***** EXERCISE DATA
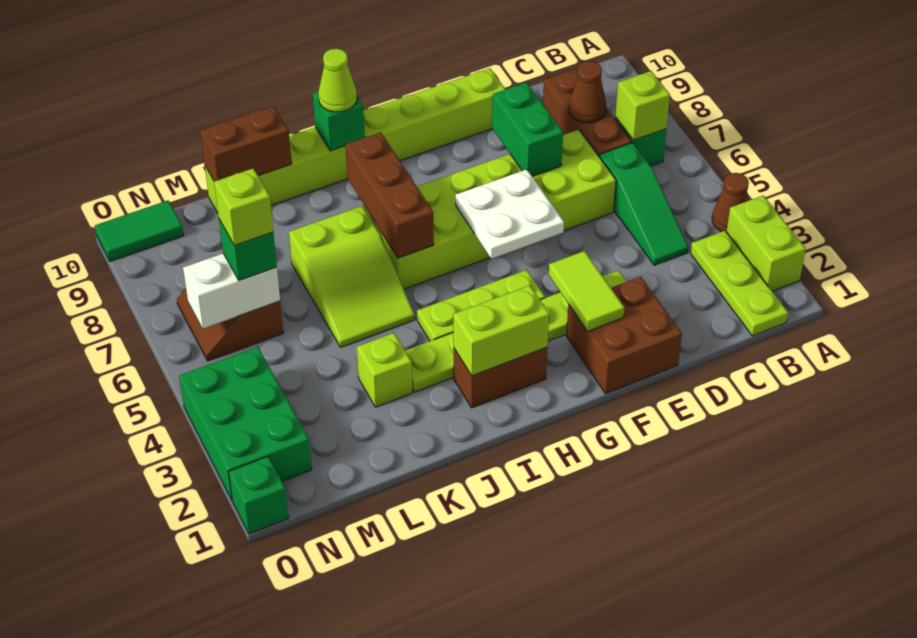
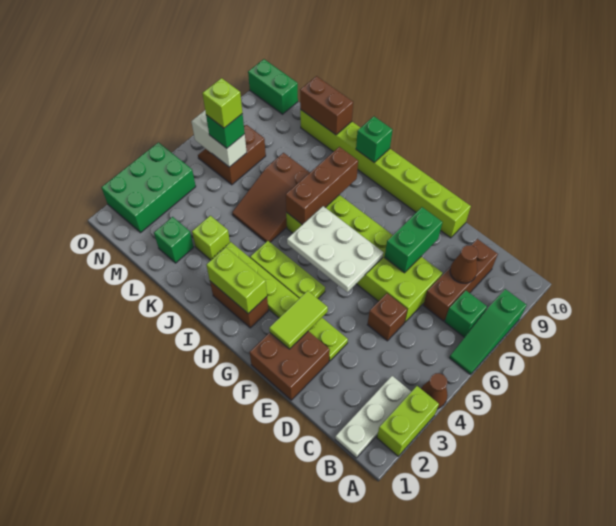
lime plate B1:B3 level 1 -> white plate B1:B3 level 1
lime brick B7 level 2 -> none
green slope C4:C6 level 1 top 6 -> green slope A6:A8 level 1 top 8
none -> brown brick D5 level 1
white plate F5:G6 level 2 -> white plate F5:H6 level 2
lime cone I10 level 3 -> none
lime slope J5:K7 level 1 top 7 -> brown slope J5:K7 level 1 top 7
green tile N10:O10 level 1 -> green brick N10:O10 level 1
green brick O1 level 1 -> green brick L2 level 1

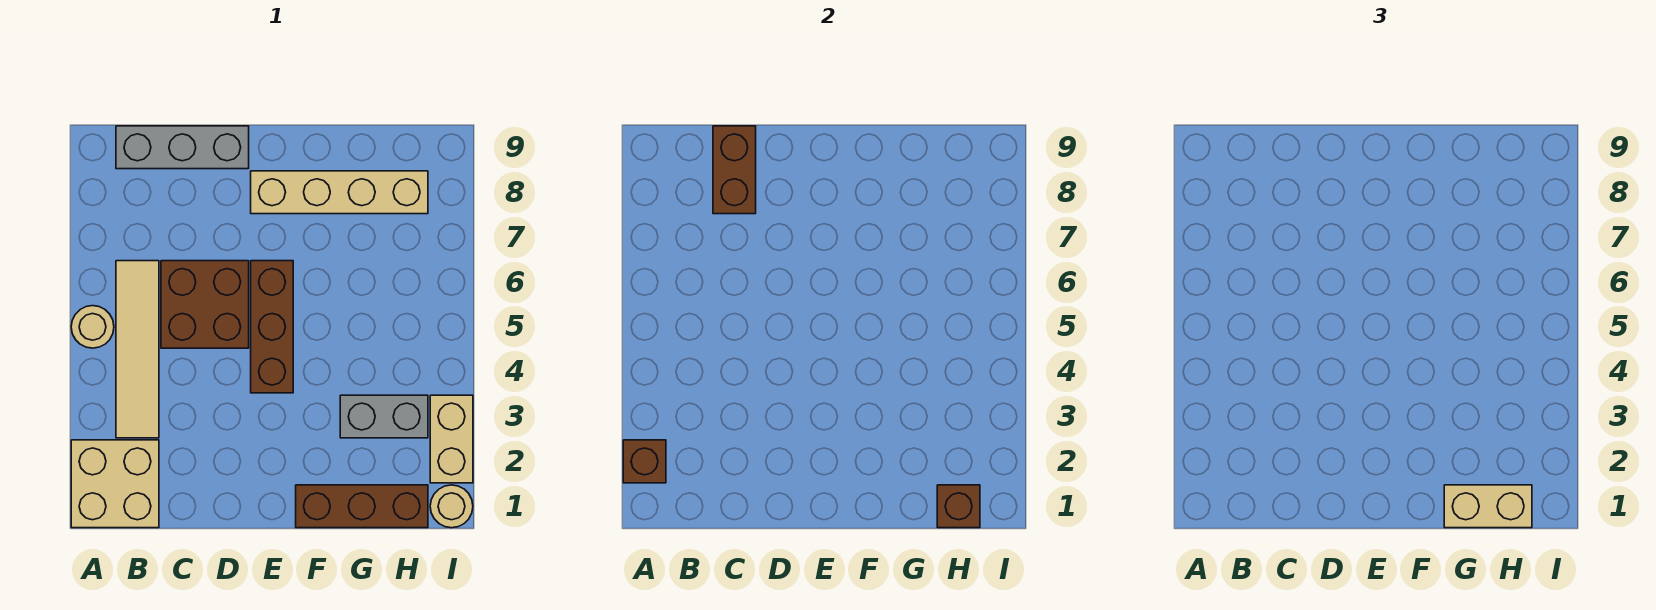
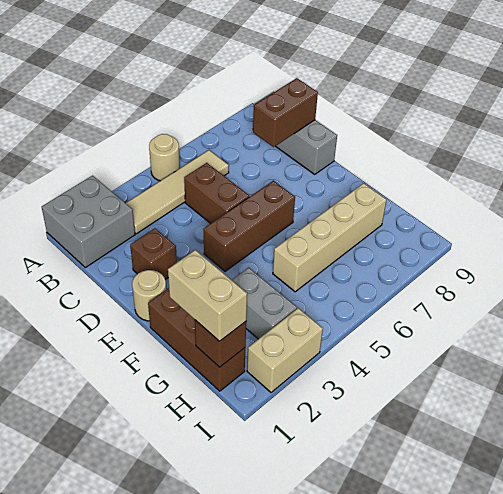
tan brick A1:B2 level 1 -> grey brick A1:B2 level 1
brown brick A2 level 2 -> brown brick D2 level 1
brown brick C5:D6 level 1 -> brown brick C5:D5 level 1
tan brick E8:H8 level 1 -> tan brick G5:G8 level 1
tan round brick I1 level 1 -> tan round brick E1 level 1

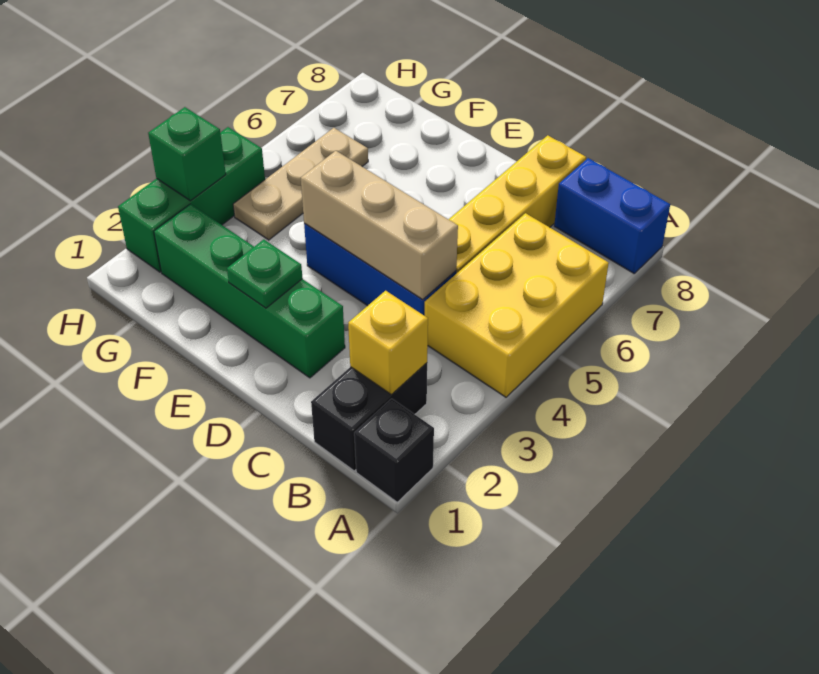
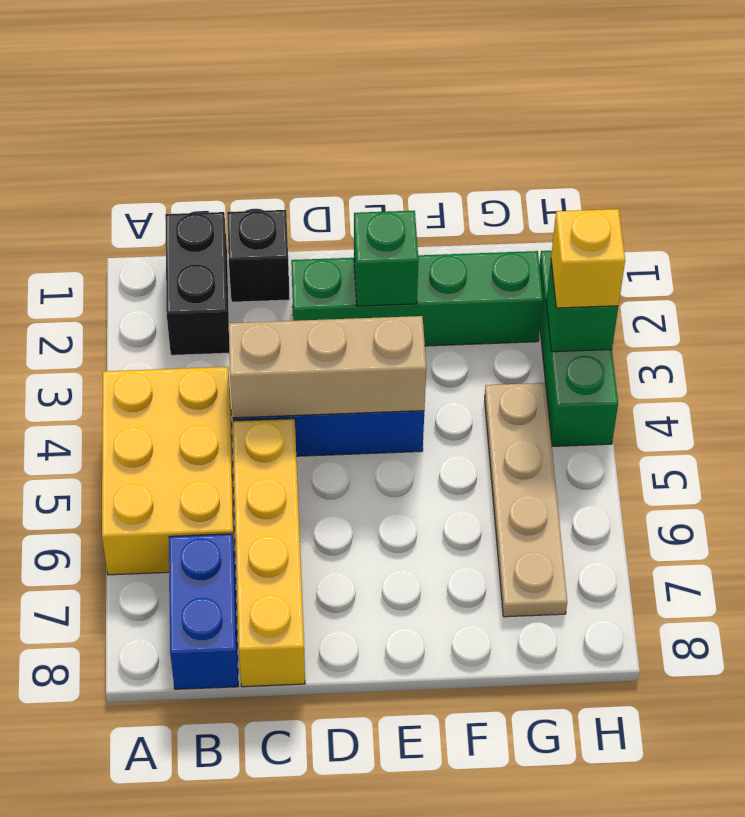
black brick A1 level 1 -> black brick C1 level 1
blue brick A8:B8 level 1 -> blue brick B7:B8 level 1
yellow brick B2 level 2 -> yellow brick H3 level 3
green plate E2 level 2 -> green brick E2 level 2
tan plate G4:G6 level 1 -> tan plate G4:G7 level 1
**********
**EXERCISE**
Set the material above down again word for word. Include none of its pictures.

**TASK RESULT**
lime plate B1:B3 level 1 -> white plate B1:B3 level 1
lime brick B7 level 2 -> none
green slope C4:C6 level 1 top 6 -> green slope A6:A8 level 1 top 8
none -> brown brick D5 level 1
white plate F5:G6 level 2 -> white plate F5:H6 level 2
lime cone I10 level 3 -> none
lime slope J5:K7 level 1 top 7 -> brown slope J5:K7 level 1 top 7
green tile N10:O10 level 1 -> green brick N10:O10 level 1
green brick O1 level 1 -> green brick L2 level 1

tan brick A1:B2 level 1 -> grey brick A1:B2 level 1
brown brick A2 level 2 -> brown brick D2 level 1
brown brick C5:D6 level 1 -> brown brick C5:D5 level 1
tan brick E8:H8 level 1 -> tan brick G5:G8 level 1
tan round brick I1 level 1 -> tan round brick E1 level 1

black brick A1 level 1 -> black brick C1 level 1
blue brick A8:B8 level 1 -> blue brick B7:B8 level 1
yellow brick B2 level 2 -> yellow brick H3 level 3
green plate E2 level 2 -> green brick E2 level 2
tan plate G4:G6 level 1 -> tan plate G4:G7 level 1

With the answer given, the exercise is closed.